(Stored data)
========================================================================
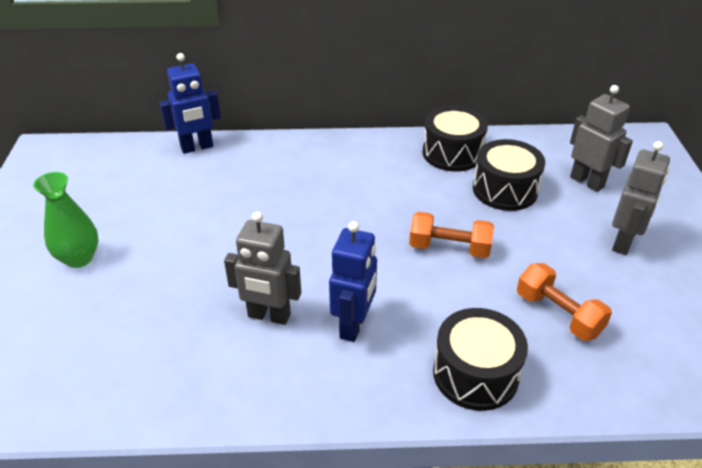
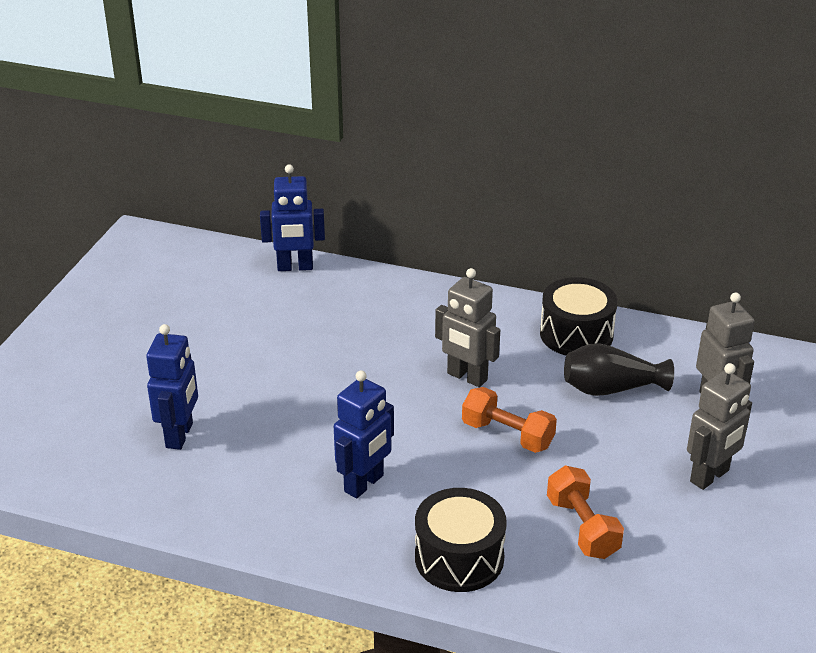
camera: 20 degrees right, 5 degrees down
(79, 258) = (132, 356): green vase -> none
(157, 324) = (180, 435): none -> blue robot
(269, 316) = (287, 454): grey robot -> grey robot (466, 377)
(505, 190) = (611, 388): black drum -> black vase

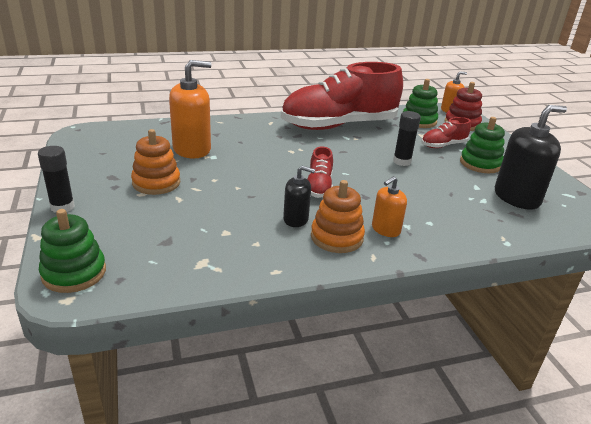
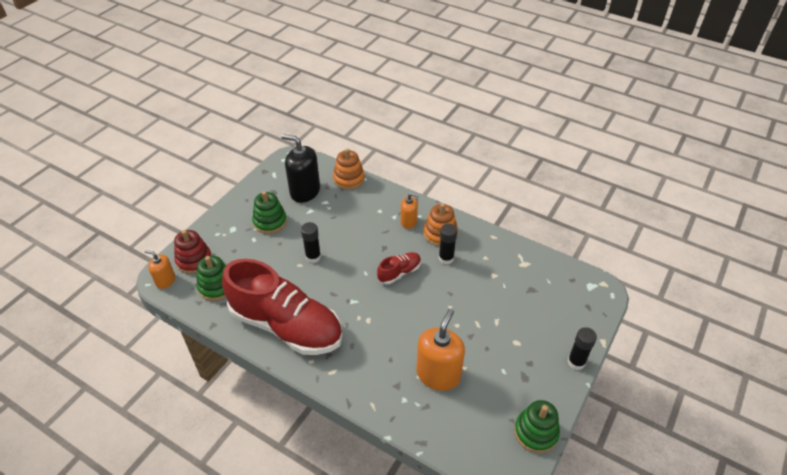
camera: 130 degrees left, 15 degrees up
(74, 273) = (593, 298): green stacking toy -> green stacking toy (536, 432)
(156, 183) = (498, 348): orange stacking toy -> orange stacking toy (349, 179)
(192, 149) = (438, 374): orange soap dispenser -> orange soap dispenser turned 90 degrees clockwise
(296, 219) = (446, 258): black soap dispenser -> black glue stick
(443, 145) = (257, 251): red shoe -> none

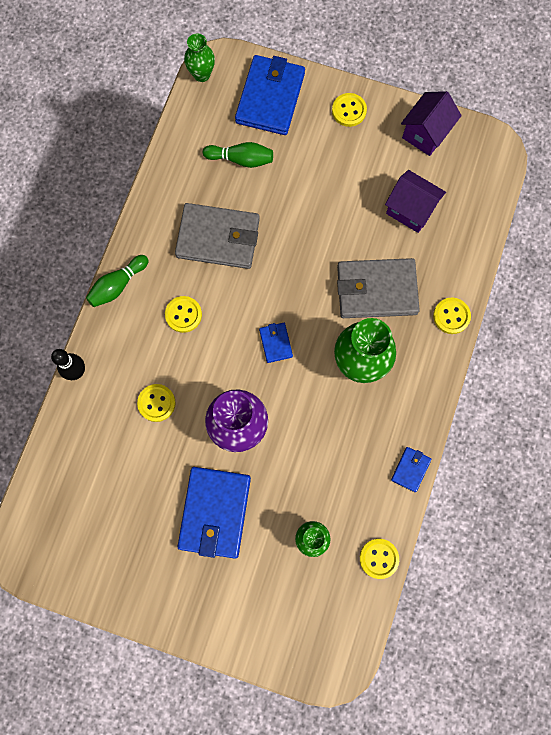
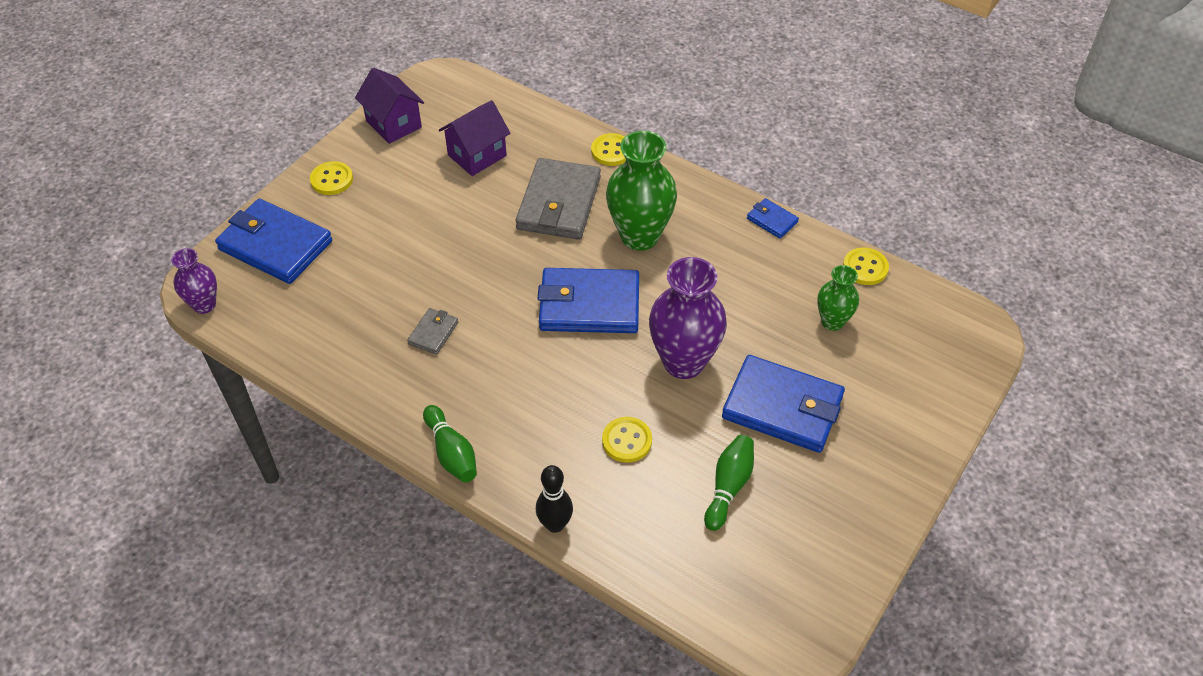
camera: 75 degrees left, 25 degrees down
(183, 314) = (520, 389): yellow button -> none
(201, 74) = (204, 305): green vase -> purple vase
(218, 238) = (433, 333): grey wallet -> grey wallet, size x0.46
(241, 159) = (340, 289): green bowling pin -> green bowling pin (728, 487)
(275, 343) = (589, 305): blue wallet -> blue wallet, size x2.16

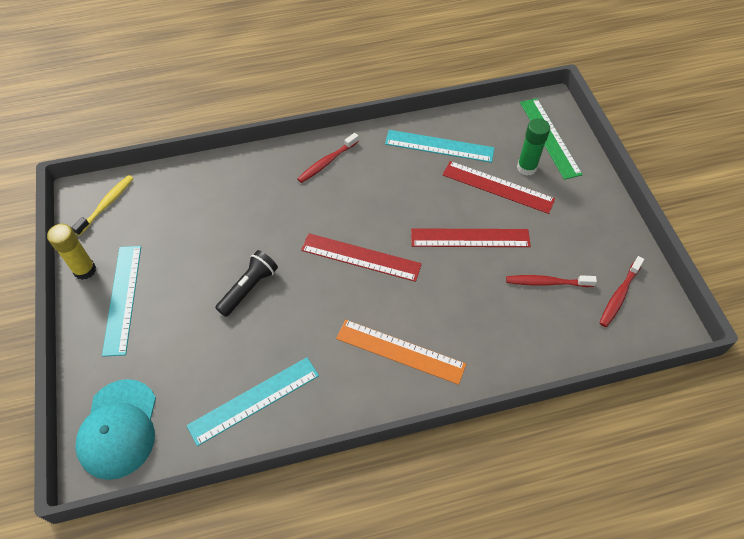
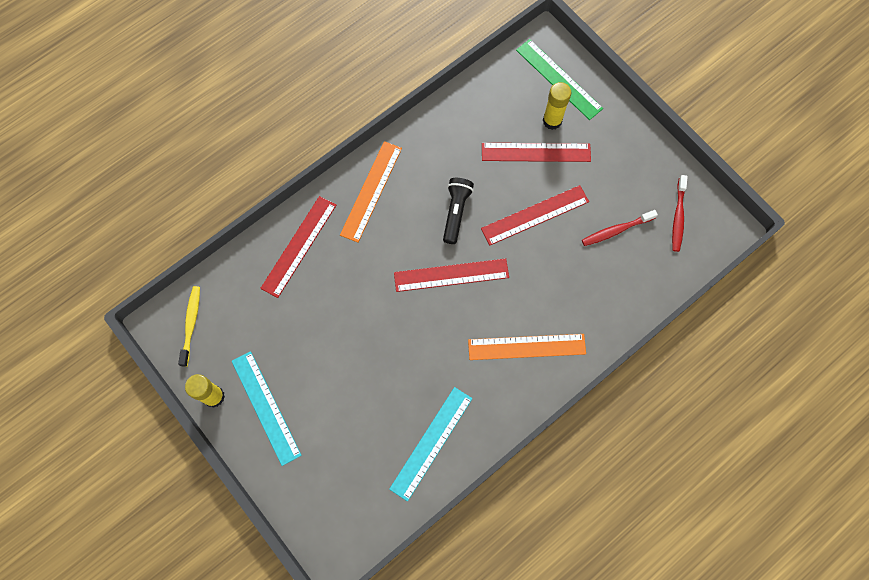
camera: 25 degrees left, 15 degrees up
(119, 429) = (335, 518): turquoise cap -> none
(237, 180) = (299, 246): none -> red ruler
(249, 288) = (371, 347): black flashlight -> black flashlight (456, 212)
(327, 162) = (371, 191): red toothbrush -> orange ruler
(439, 146) = (464, 130): turquoise ruler -> none
(526, 167) = (552, 121): green glue stick -> yellow glue stick

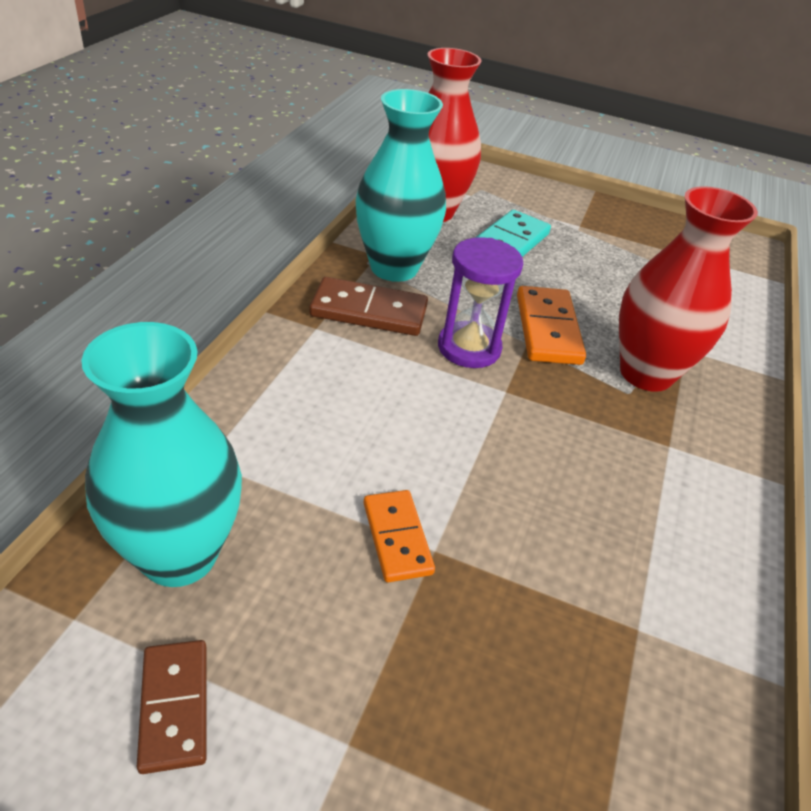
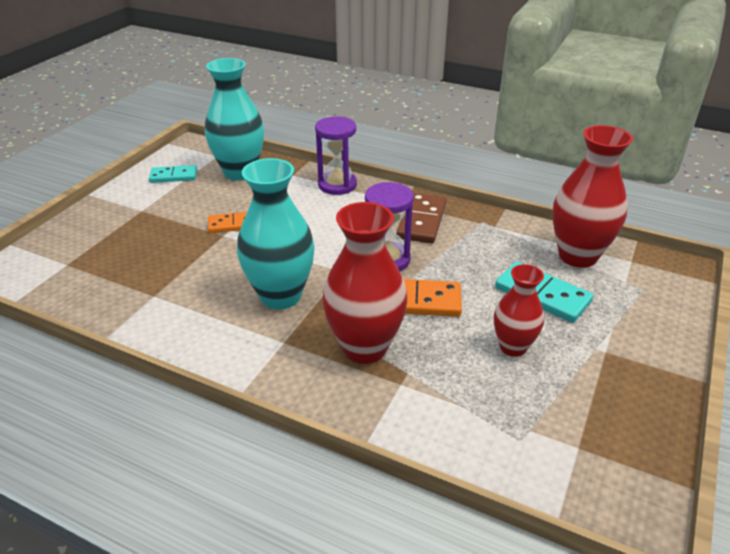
camera: 100 degrees right, 5 degrees down
(175, 706) = (173, 176): brown domino -> turquoise domino
(255, 396) = (337, 185): none -> purple hourglass
(394, 268) = (479, 233): turquoise vase -> turquoise vase (280, 296)
(597, 273) = (513, 347): none -> red vase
========================================================================
What you will do> Could you restate, word for word, every line from the one containing "(175, 706) = (173, 176): brown" through the last line of the records above, and nothing more?

Exercise response>
(175, 706) = (173, 176): brown domino -> turquoise domino
(255, 396) = (337, 185): none -> purple hourglass
(394, 268) = (479, 233): turquoise vase -> turquoise vase (280, 296)
(597, 273) = (513, 347): none -> red vase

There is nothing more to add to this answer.